>>
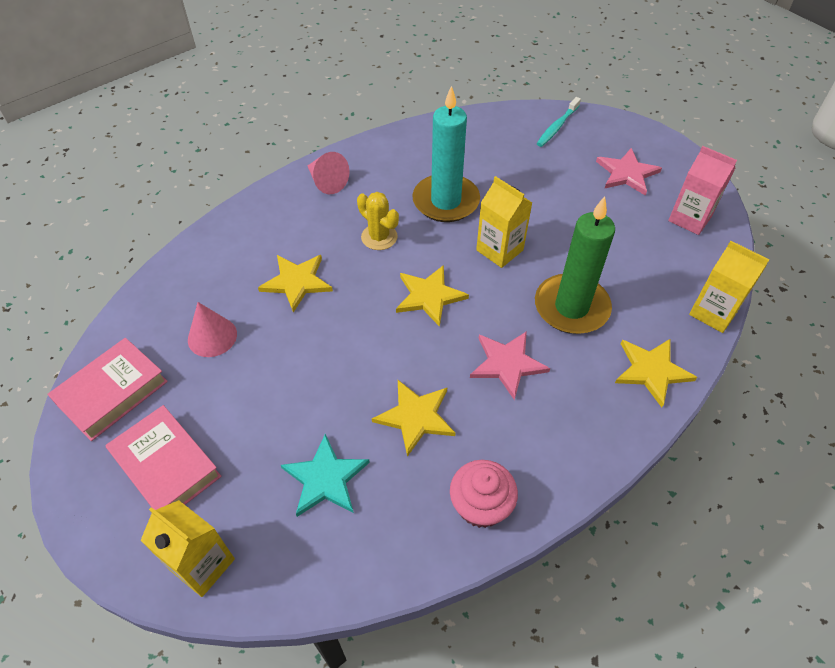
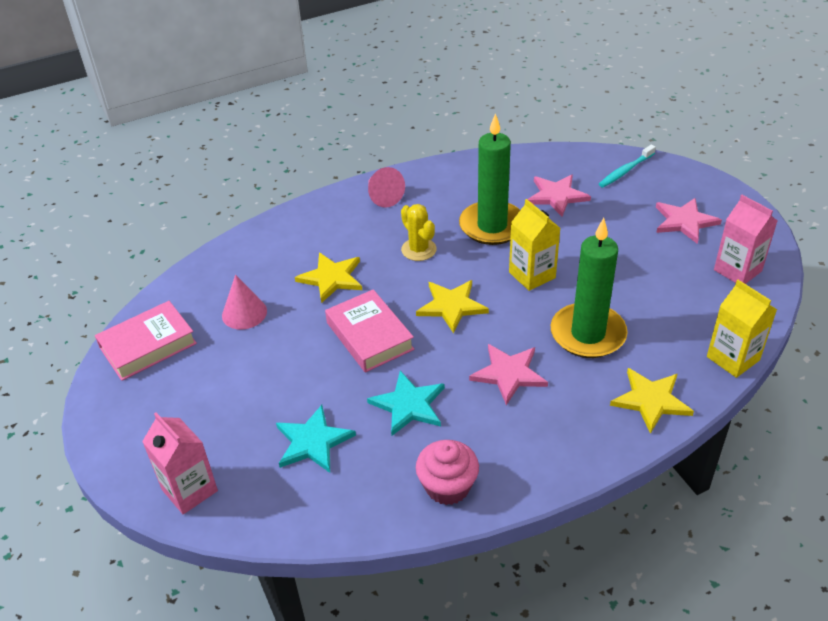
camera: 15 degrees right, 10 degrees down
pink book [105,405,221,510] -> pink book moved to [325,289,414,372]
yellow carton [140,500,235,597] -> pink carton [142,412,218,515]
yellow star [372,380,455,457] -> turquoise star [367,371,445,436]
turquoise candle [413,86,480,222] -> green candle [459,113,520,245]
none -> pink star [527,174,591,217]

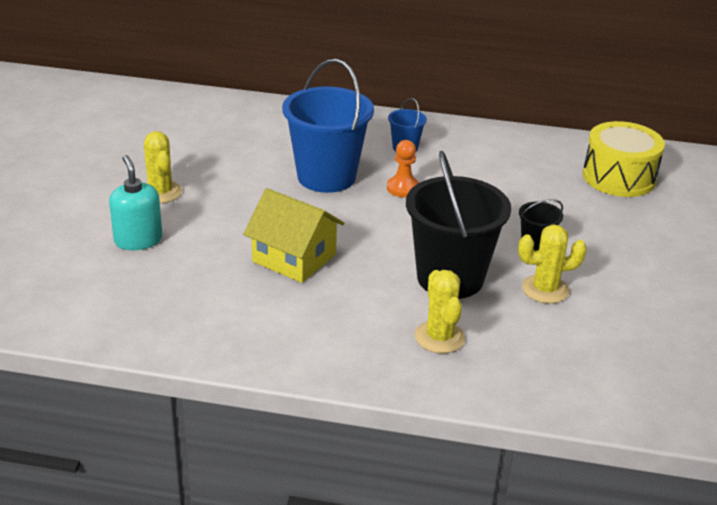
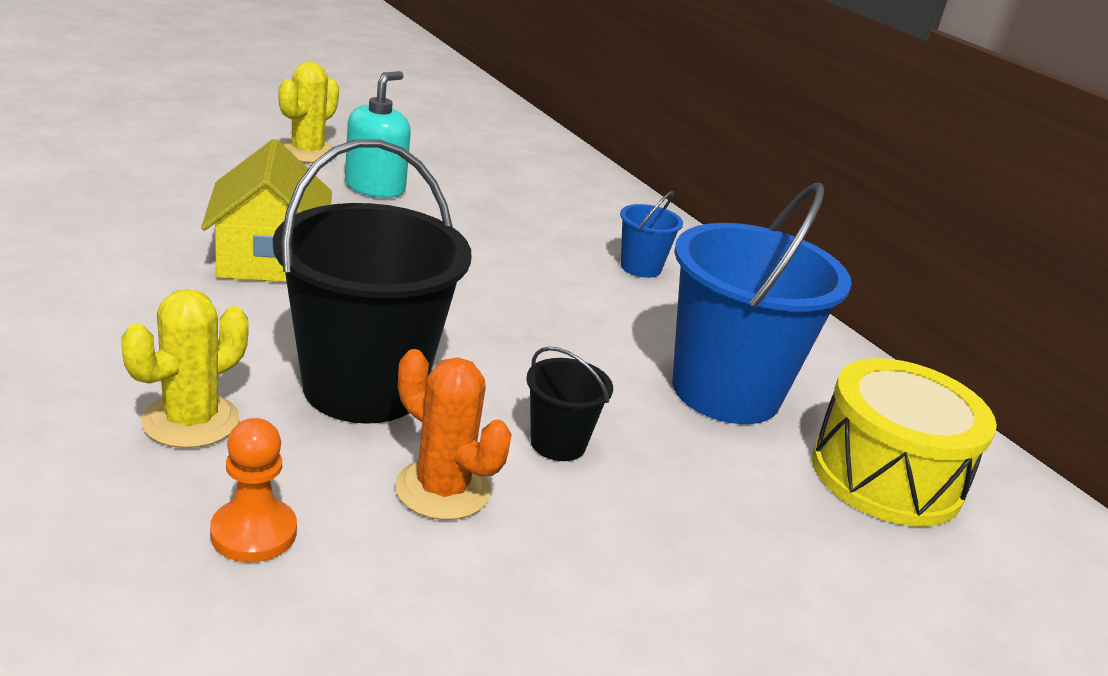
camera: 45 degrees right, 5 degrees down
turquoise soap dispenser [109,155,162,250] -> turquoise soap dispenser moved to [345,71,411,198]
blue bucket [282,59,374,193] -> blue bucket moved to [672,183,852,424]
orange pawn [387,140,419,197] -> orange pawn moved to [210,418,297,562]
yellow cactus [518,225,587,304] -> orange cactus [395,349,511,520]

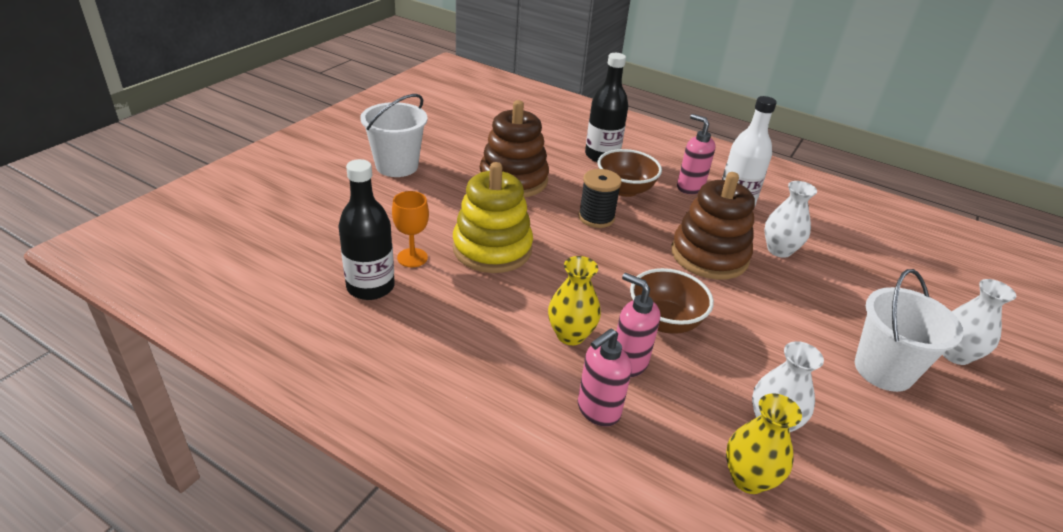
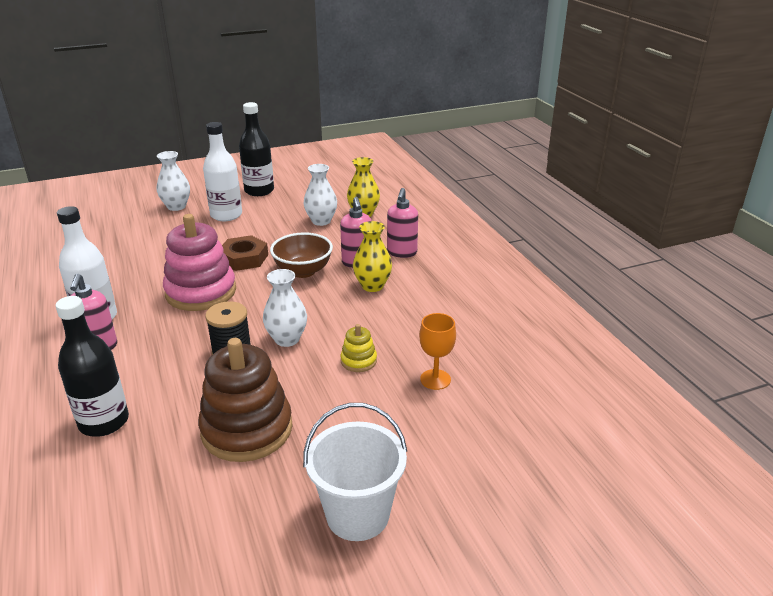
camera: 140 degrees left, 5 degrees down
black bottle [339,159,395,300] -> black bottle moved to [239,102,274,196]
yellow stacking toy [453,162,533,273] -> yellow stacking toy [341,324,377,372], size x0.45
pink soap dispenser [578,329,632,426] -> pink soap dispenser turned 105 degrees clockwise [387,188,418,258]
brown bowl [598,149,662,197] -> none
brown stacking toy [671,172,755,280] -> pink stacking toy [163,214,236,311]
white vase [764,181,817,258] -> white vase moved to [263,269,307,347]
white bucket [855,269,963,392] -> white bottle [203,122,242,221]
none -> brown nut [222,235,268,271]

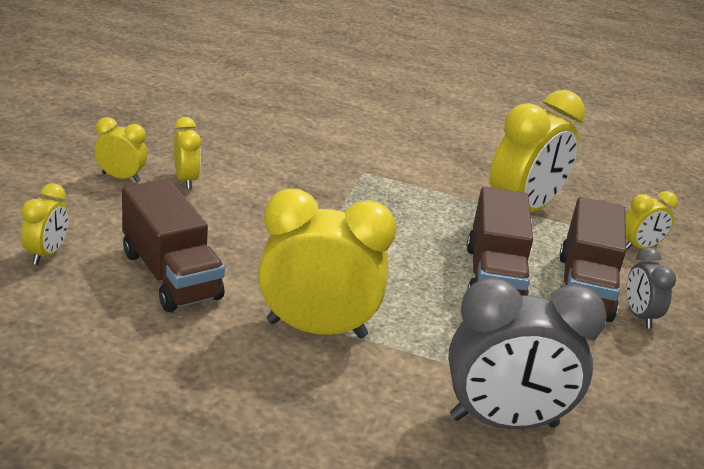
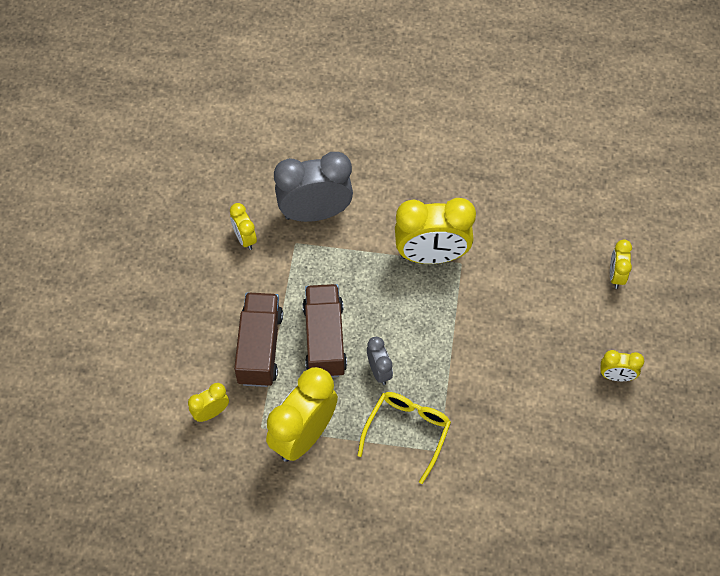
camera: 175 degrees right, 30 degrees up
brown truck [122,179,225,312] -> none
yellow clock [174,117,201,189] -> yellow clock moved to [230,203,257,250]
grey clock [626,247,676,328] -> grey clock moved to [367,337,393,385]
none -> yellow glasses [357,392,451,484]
<<
Say how many lines in the entries include the word "down", with no text around the number.

3